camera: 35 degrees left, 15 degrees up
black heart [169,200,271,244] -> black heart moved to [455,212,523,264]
****
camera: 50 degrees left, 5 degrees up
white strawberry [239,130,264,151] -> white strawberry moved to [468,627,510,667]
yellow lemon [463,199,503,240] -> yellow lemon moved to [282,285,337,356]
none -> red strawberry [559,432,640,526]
****
Could you transcribe the entries above word for word, from the line with "white strawberry [239,130,264,151]" down to the line with "none -> red strawberry [559,432,640,526]", keeping both?

Response below:
white strawberry [239,130,264,151] -> white strawberry moved to [468,627,510,667]
yellow lemon [463,199,503,240] -> yellow lemon moved to [282,285,337,356]
none -> red strawberry [559,432,640,526]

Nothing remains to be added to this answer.